Records for the task
▼

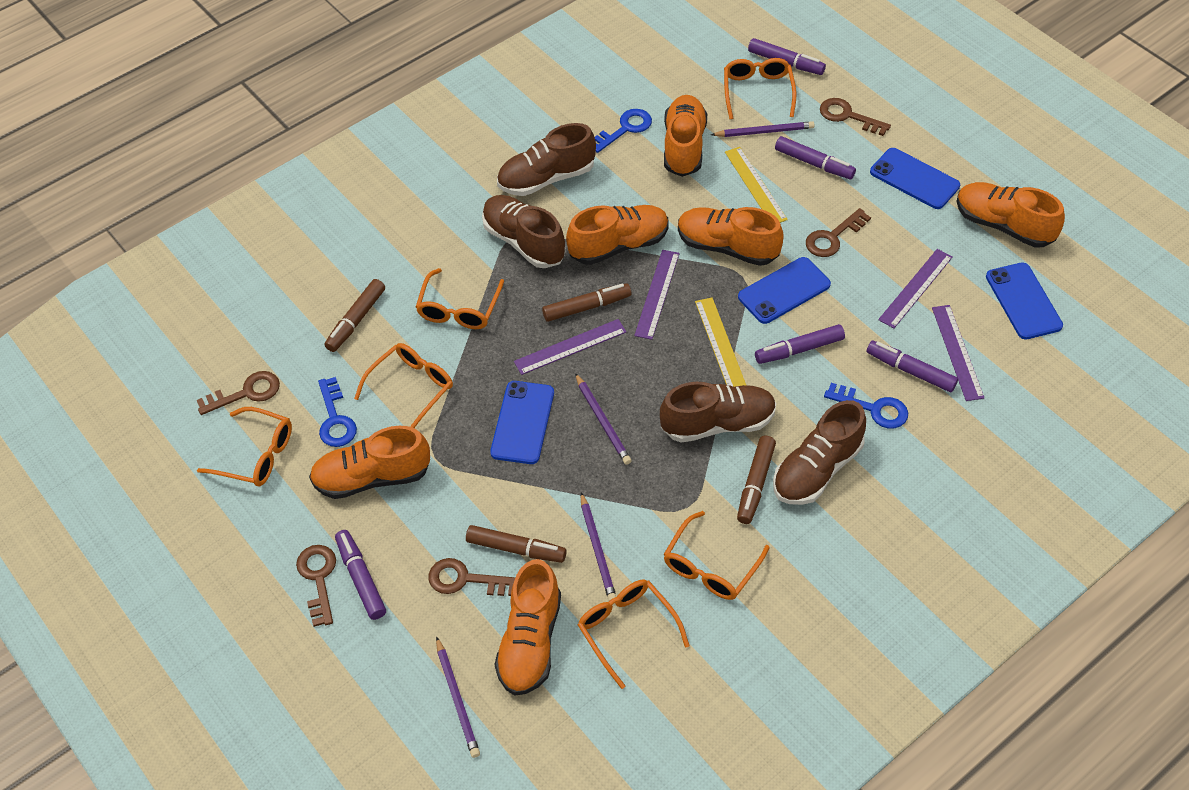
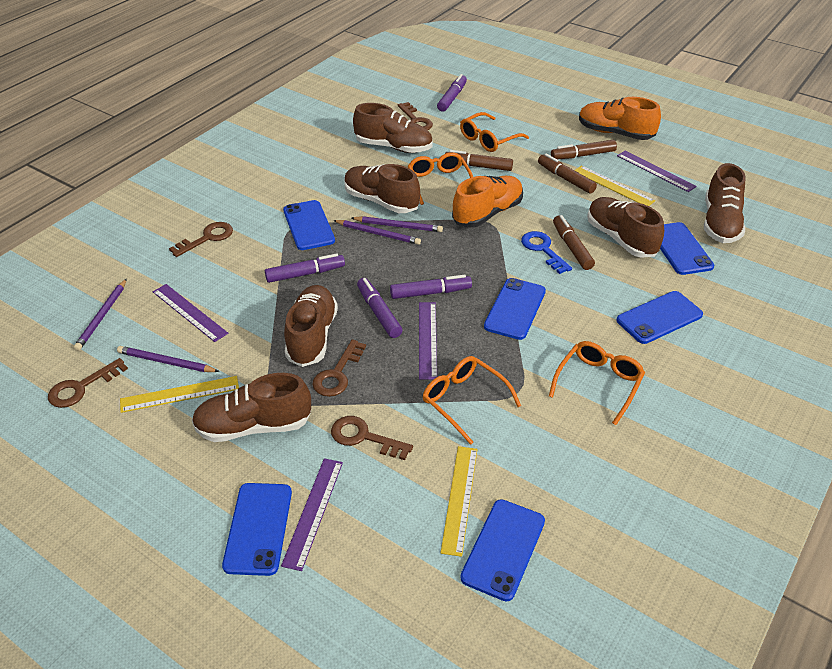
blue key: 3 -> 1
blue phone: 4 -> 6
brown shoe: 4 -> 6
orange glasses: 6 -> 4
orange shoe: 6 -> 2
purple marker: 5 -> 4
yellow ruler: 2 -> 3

▲

Work to complete
Transcribe the listing above in full and exactly; no pictures belong in the copy.

Output of the task
blue key: 3 -> 1
blue phone: 4 -> 6
brown shoe: 4 -> 6
orange glasses: 6 -> 4
orange shoe: 6 -> 2
purple marker: 5 -> 4
yellow ruler: 2 -> 3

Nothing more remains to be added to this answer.